■ REQUIREMENT:
Copy nothing but the line with "KEYS2 pin K1: B1 -> A15" and the lines that follow it to the end of the entries below, and keep the pictures out.

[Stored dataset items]

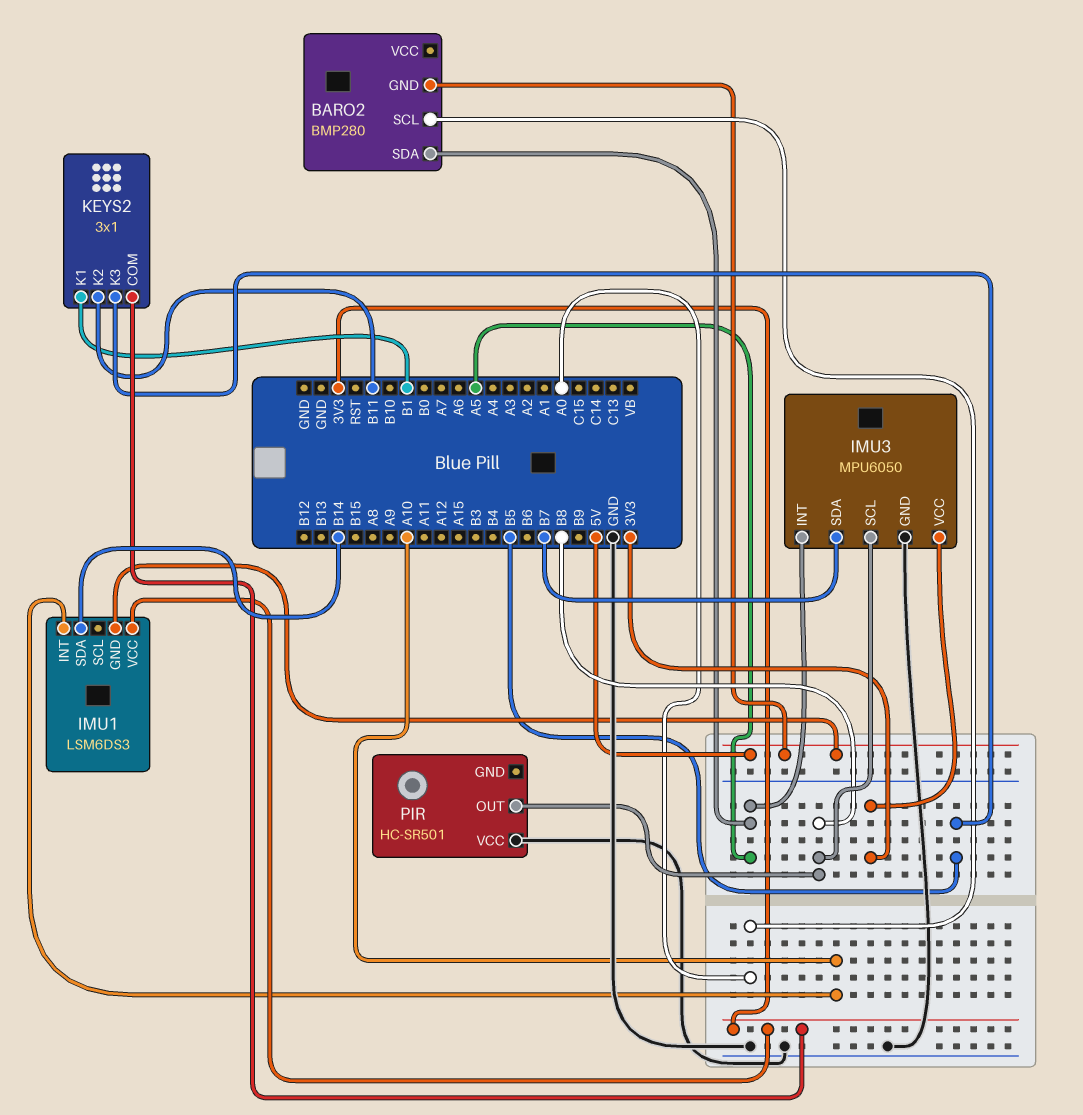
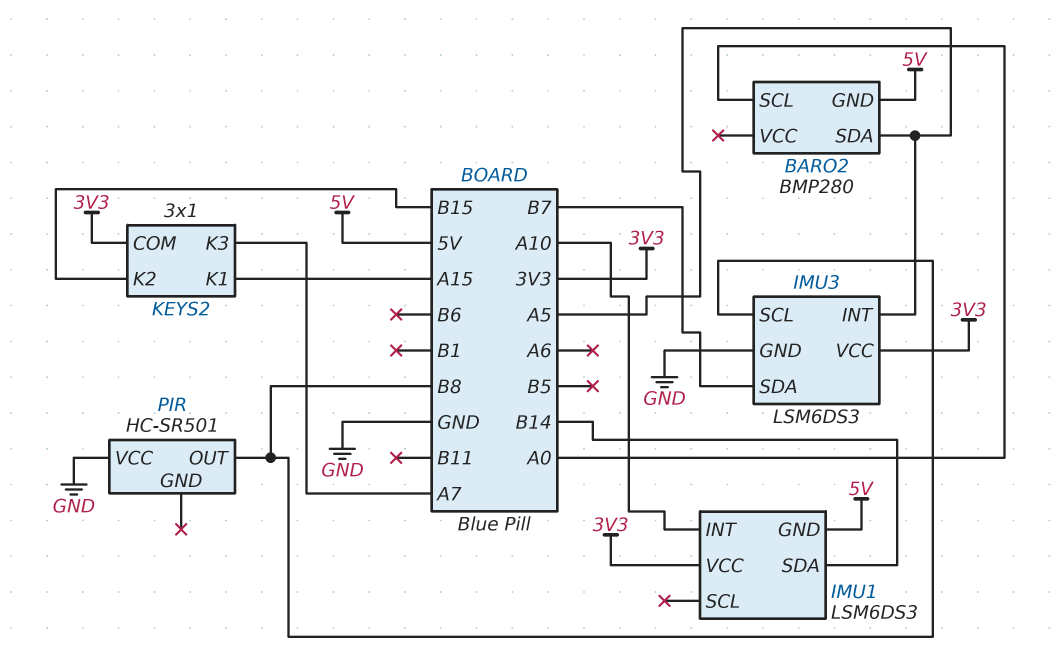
IMU3: MPU6050 -> LSM6DS3
KEYS2 pin K1: B1 -> A15
KEYS2 pin K2: B11 -> B15
KEYS2 pin K3: B5 -> A7

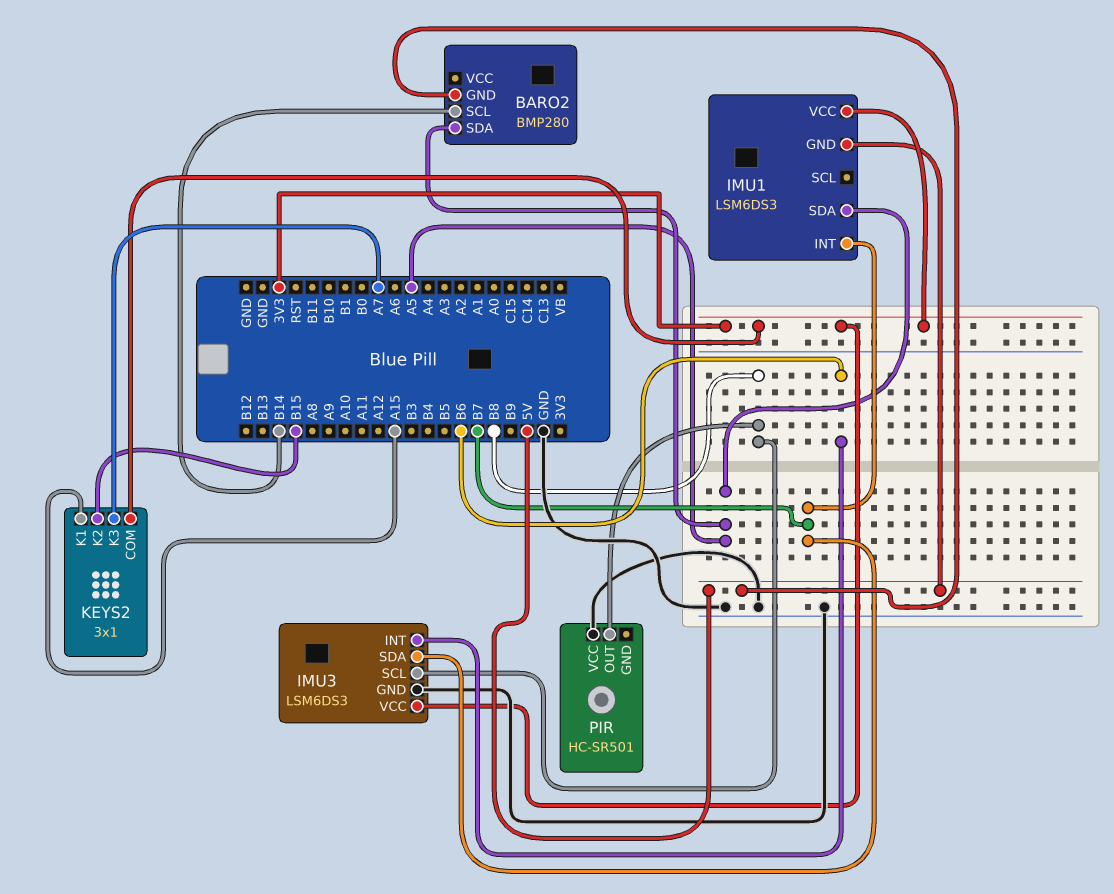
BARO2 pin SCL: A0 -> B14
IMU1 pin INT: A10 -> B7
IMU1 pin SDA: B14 -> A5
IMU3 pin INT: A5 -> B6

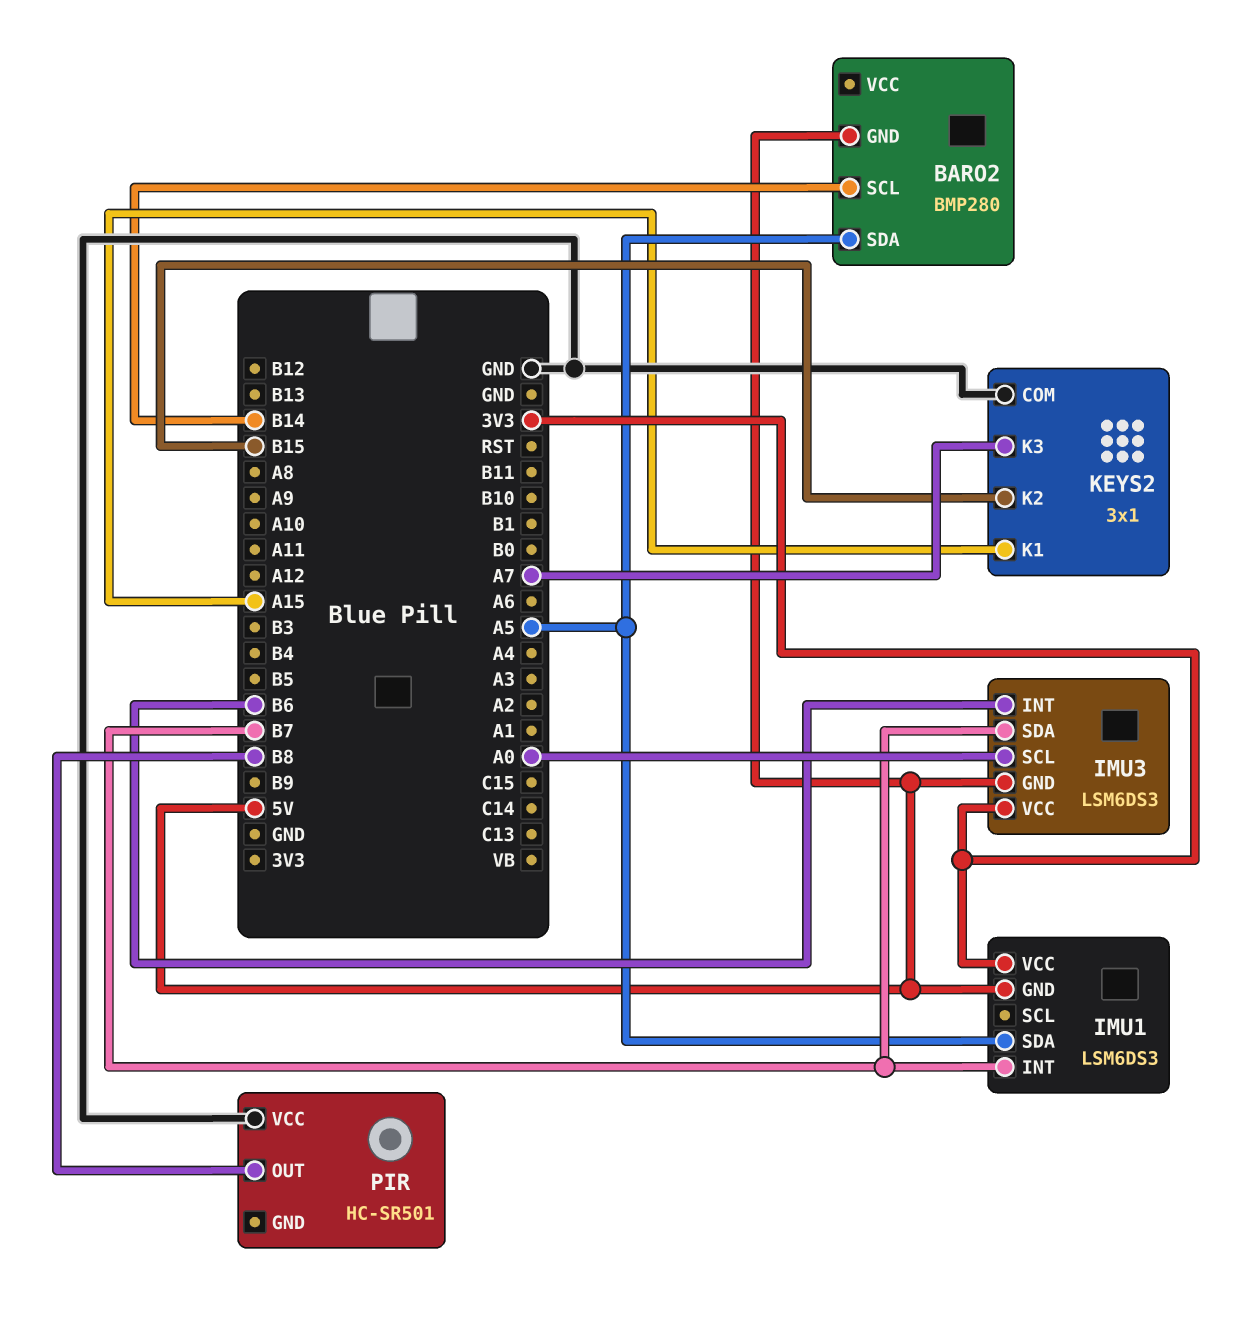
IMU3 pin GND: GND -> 5V
IMU3 pin SCL: B8 -> A0
KEYS2 pin COM: 3V3 -> GND

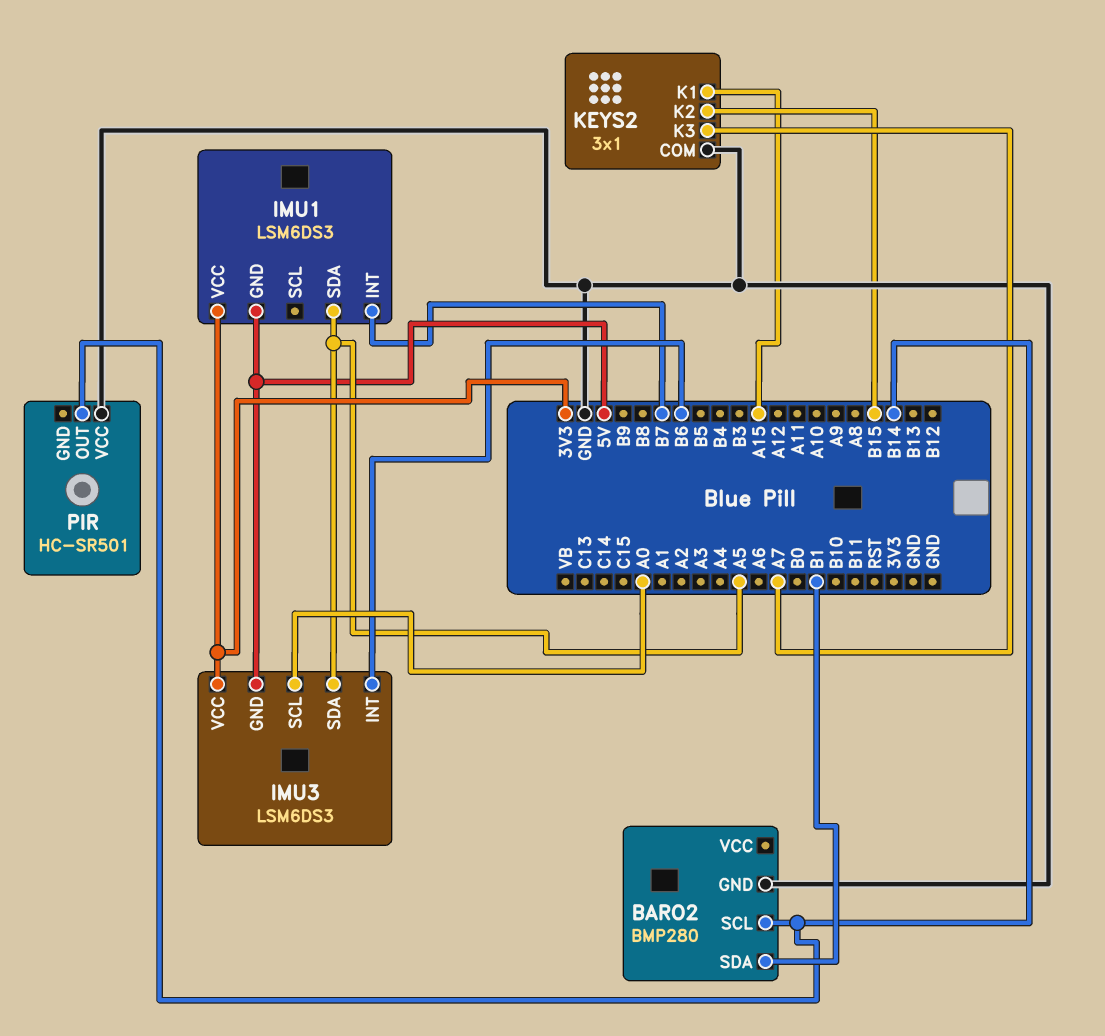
BARO2 pin GND: 5V -> GND
BARO2 pin SDA: A5 -> B1
IMU3 pin SDA: B7 -> A5
PIR pin OUT: B8 -> B14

■ TASK SOLUTION:
KEYS2 pin K1: B1 -> A15
KEYS2 pin K2: B11 -> B15
KEYS2 pin K3: B5 -> A7

BARO2 pin SCL: A0 -> B14
IMU1 pin INT: A10 -> B7
IMU1 pin SDA: B14 -> A5
IMU3 pin INT: A5 -> B6

IMU3 pin GND: GND -> 5V
IMU3 pin SCL: B8 -> A0
KEYS2 pin COM: 3V3 -> GND

BARO2 pin GND: 5V -> GND
BARO2 pin SDA: A5 -> B1
IMU3 pin SDA: B7 -> A5
PIR pin OUT: B8 -> B14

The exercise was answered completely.